RECORDED INFORMATION section start
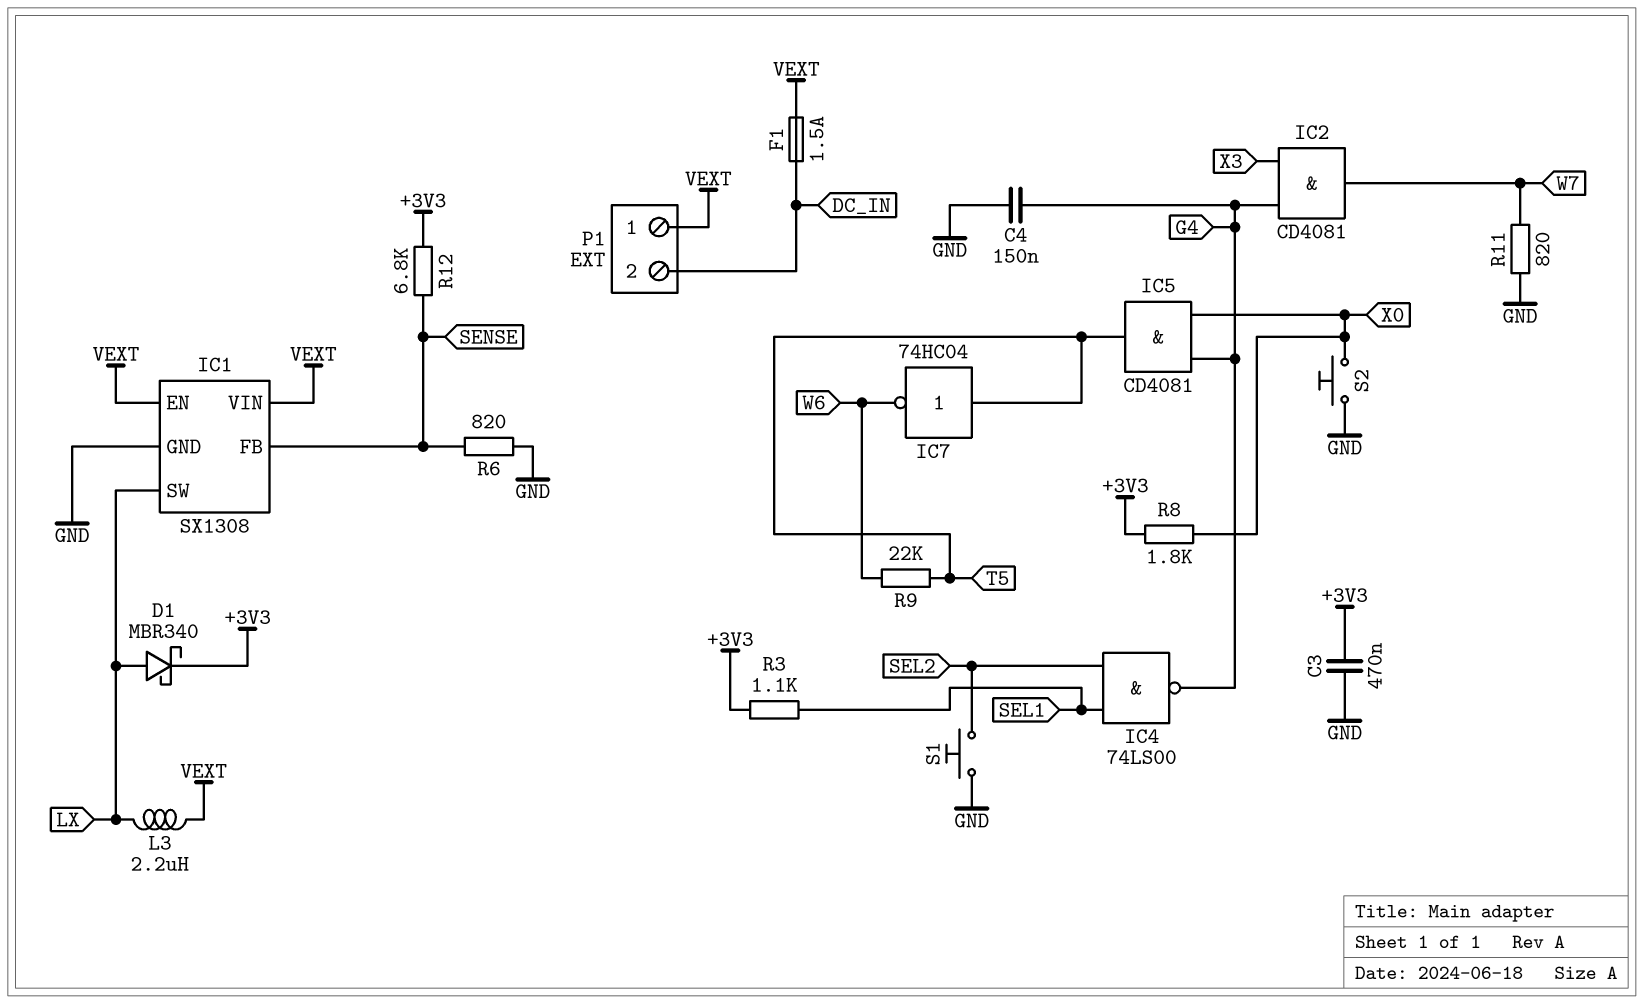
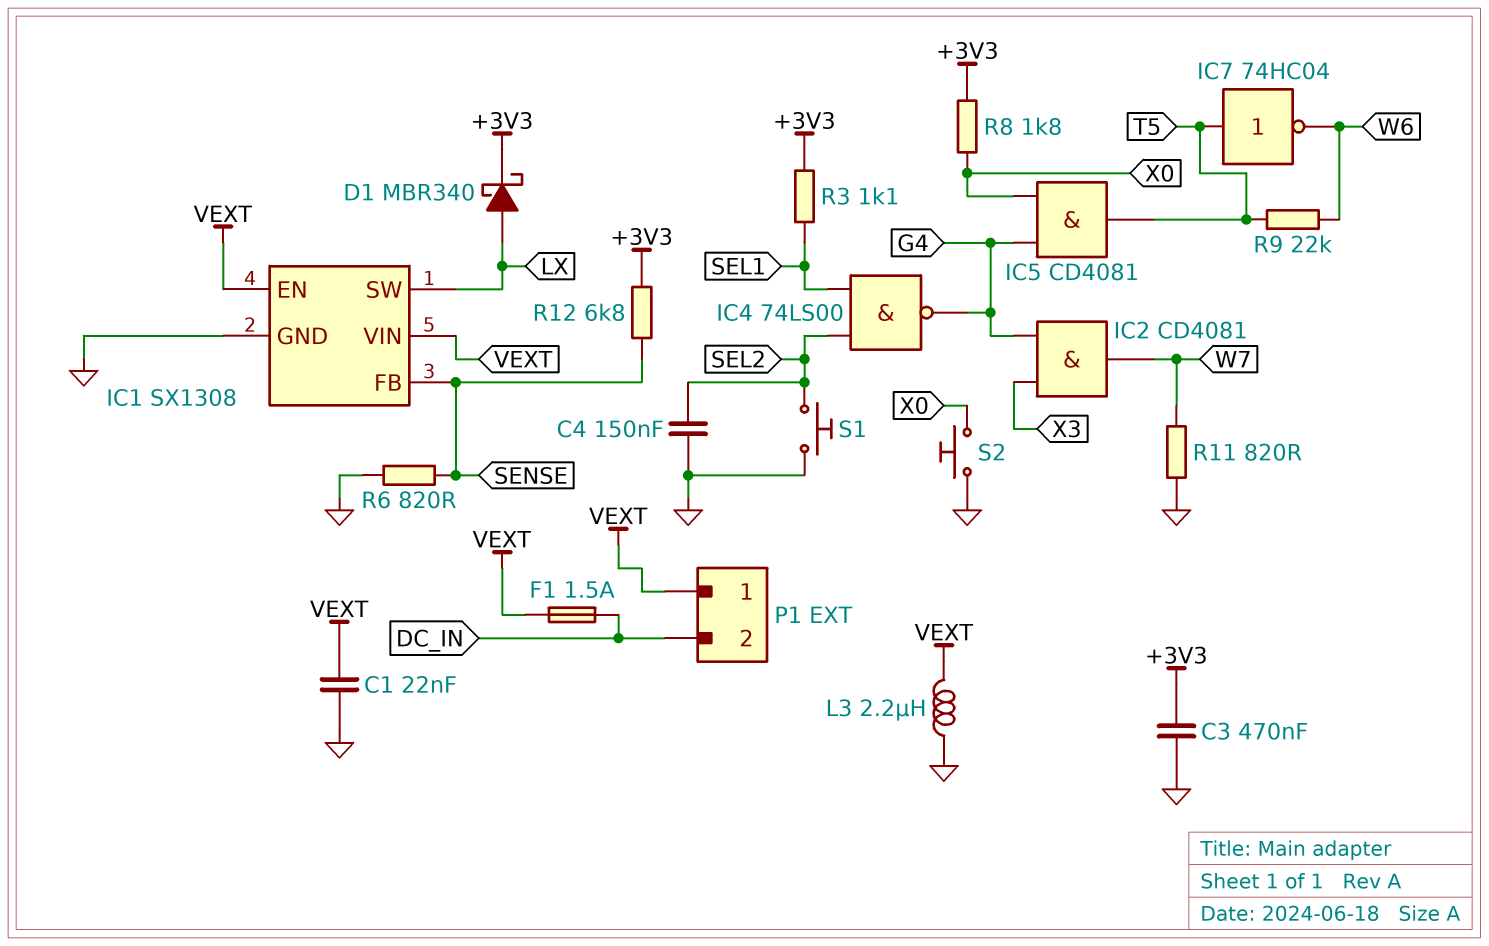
C1: none -> 22nF (GND, VEXT)
C4: 150nF (G4, GND) -> 150nF (GND, SEL2)
L3: 2.2uH (LX, VEXT) -> 2.2uH (GND, VEXT)

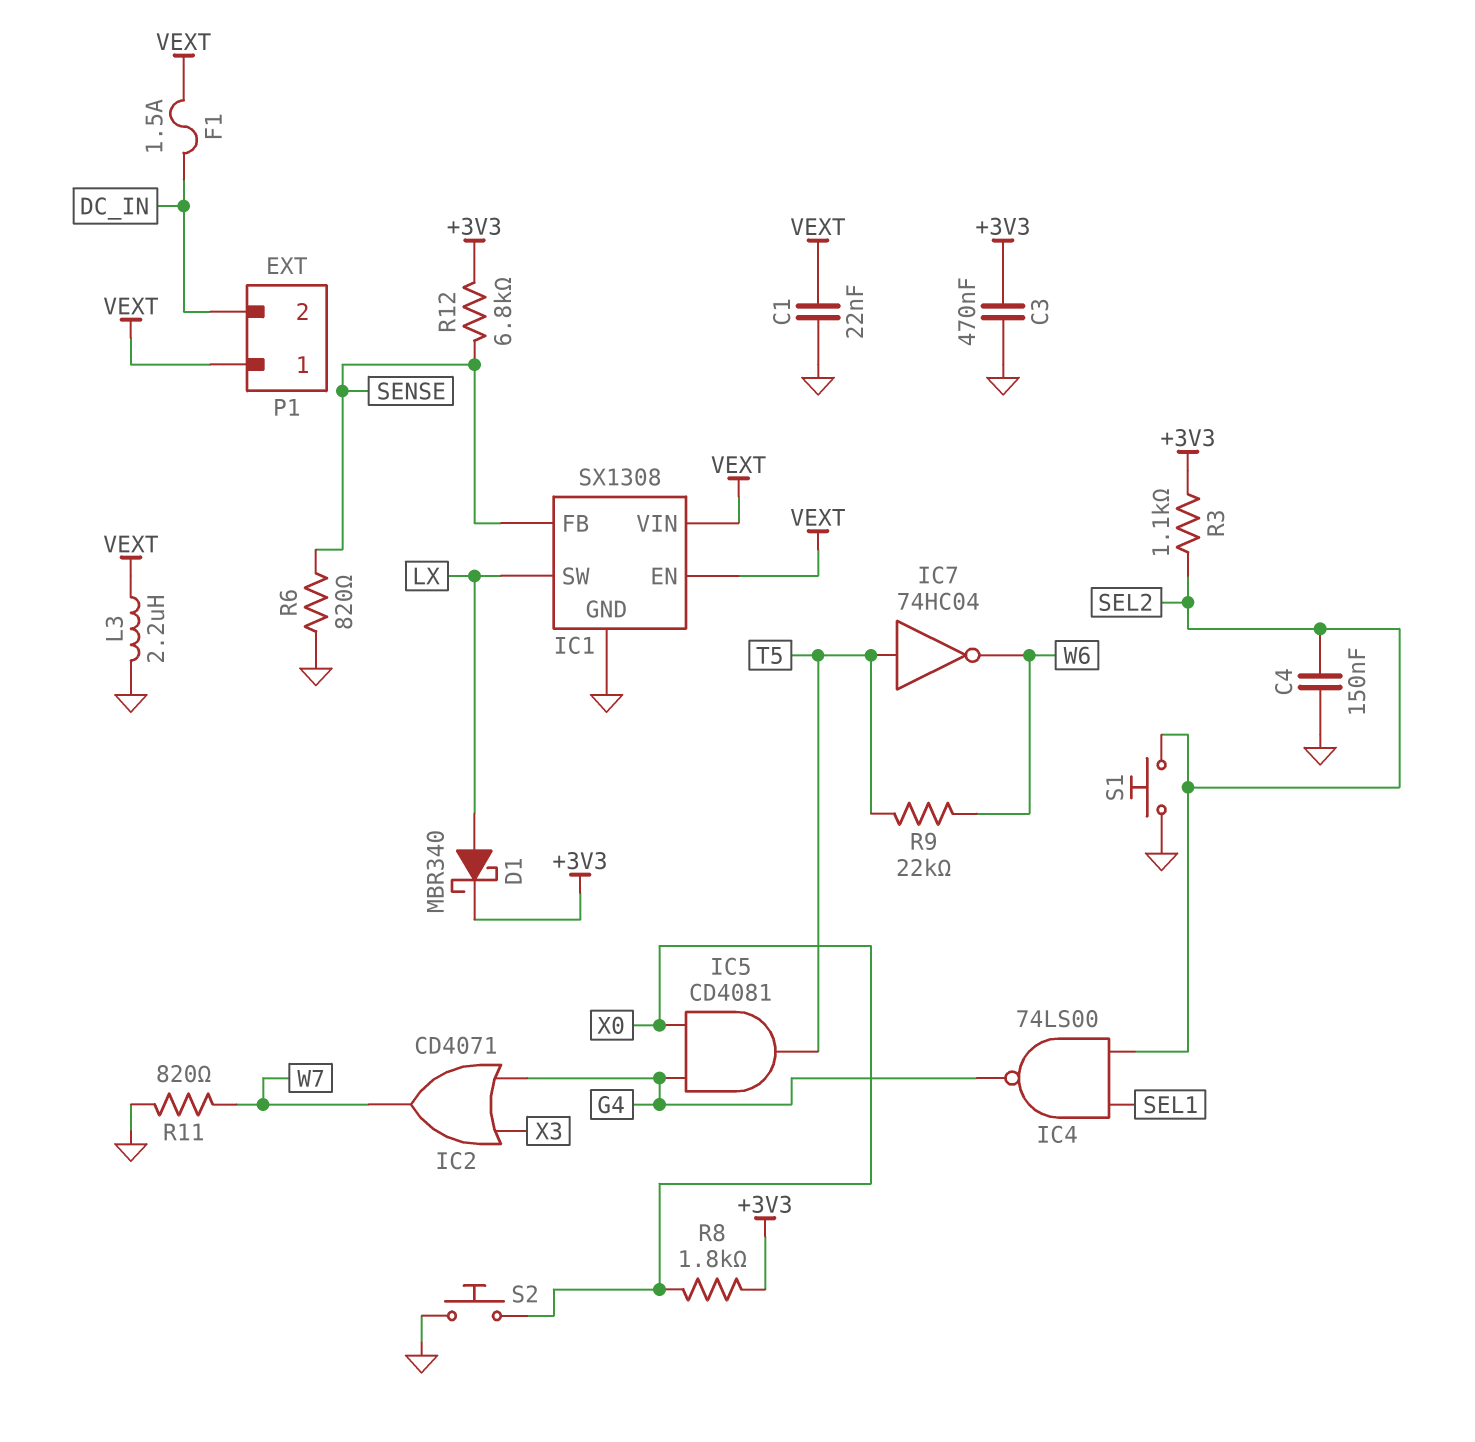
IC2: AND CD4081 (in G4, in X3, out W7) -> OR CD4071 (in G4, in X3, out W7)
R3: 1.1k (+3V3, SEL1) -> 1.1k (+3V3, SEL2)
RECORDED INFORMATION section end
### ABOUT THIS TASK
After locating the line containing "C4: 150nF (G4, GND) -> 150nF (GND, SEL2)" in the entries above, repeat only it and each later line through the end, exactly, without any pictures.

### SOLUTION
C4: 150nF (G4, GND) -> 150nF (GND, SEL2)
L3: 2.2uH (LX, VEXT) -> 2.2uH (GND, VEXT)

IC2: AND CD4081 (in G4, in X3, out W7) -> OR CD4071 (in G4, in X3, out W7)
R3: 1.1k (+3V3, SEL1) -> 1.1k (+3V3, SEL2)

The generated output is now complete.